● What you will do:
Reproduce the tail of the data exactly. It starts at the line containing "ENC pin SW: D8 -> D10" and runs to the last line.

*** Block opens ***

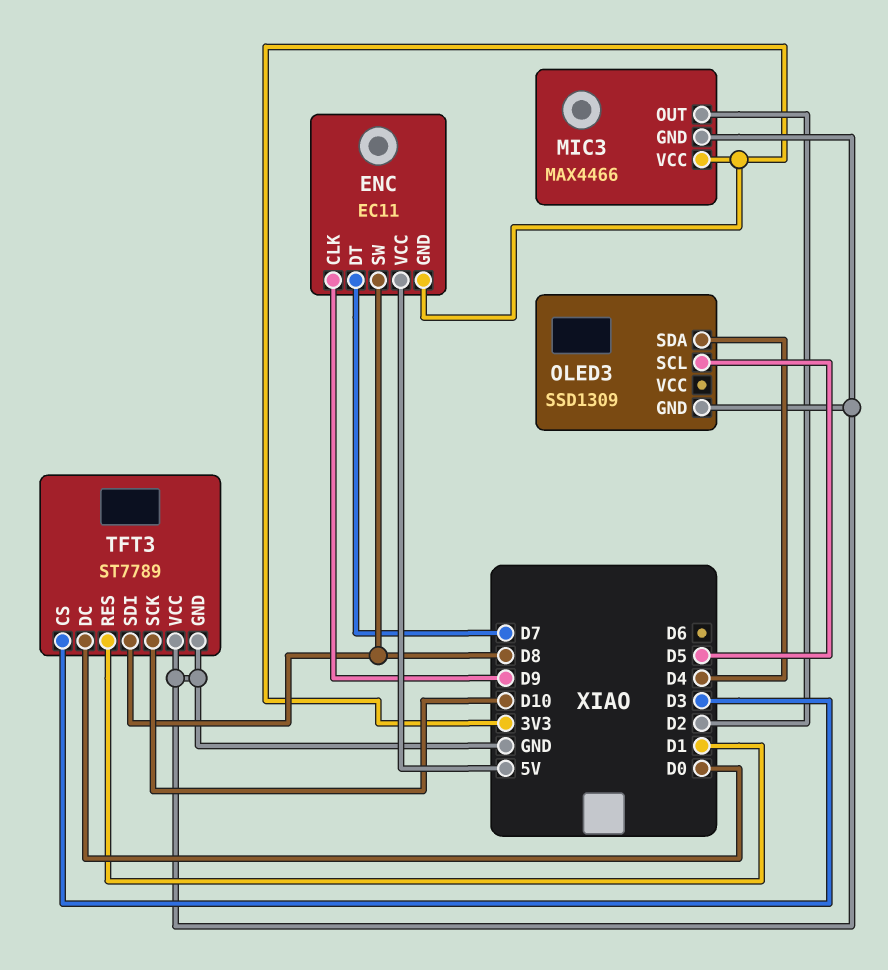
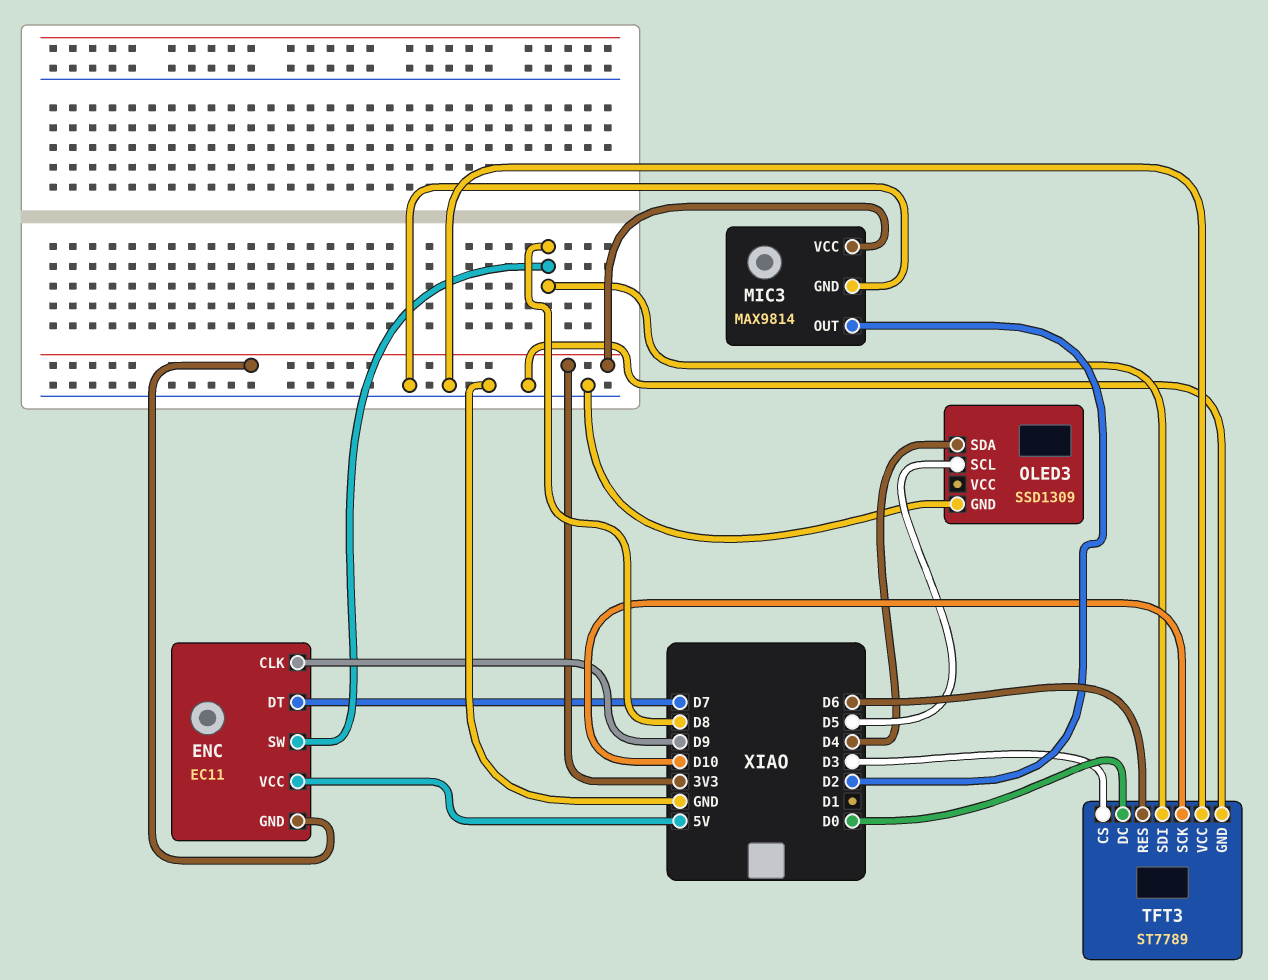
MIC3: MAX4466 -> MAX9814
TFT3 pin RES: D1 -> D6

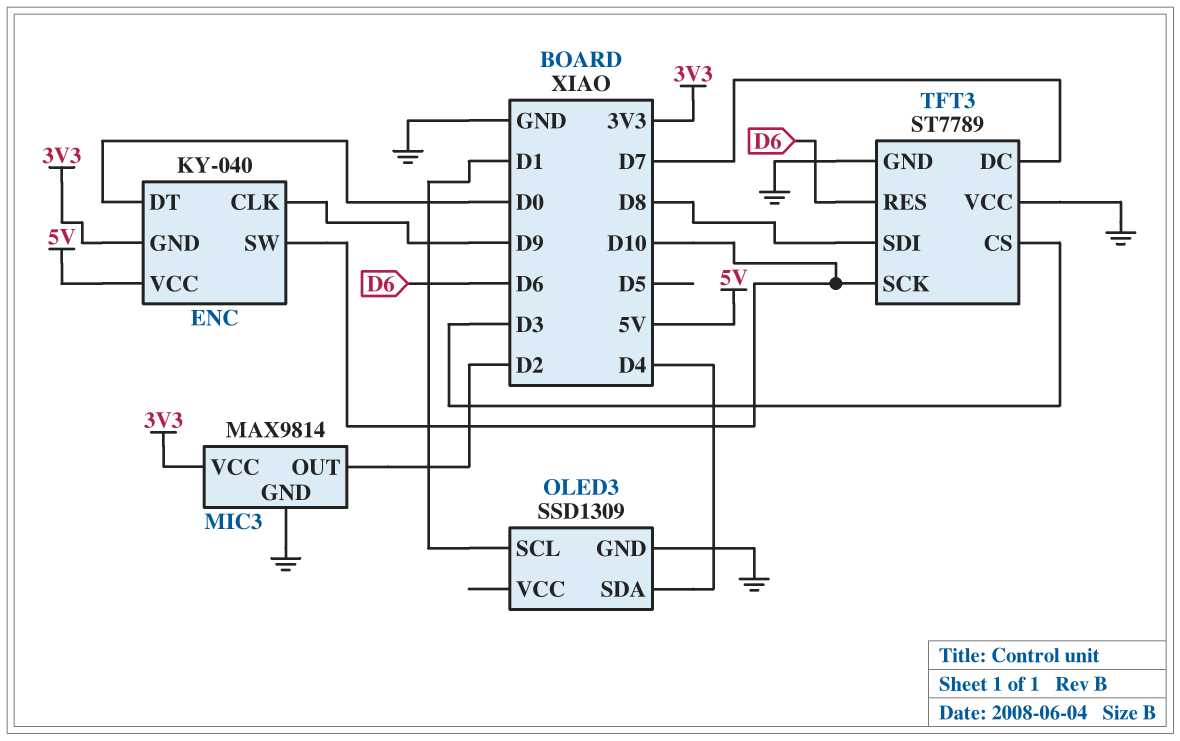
ENC: EC11 -> KY-040
ENC pin DT: D7 -> D0
ENC pin SW: D8 -> D10
OLED3 pin SCL: D5 -> D1
TFT3 pin DC: D0 -> D7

*** Block closes ***

● Answer to this task:
ENC pin SW: D8 -> D10
OLED3 pin SCL: D5 -> D1
TFT3 pin DC: D0 -> D7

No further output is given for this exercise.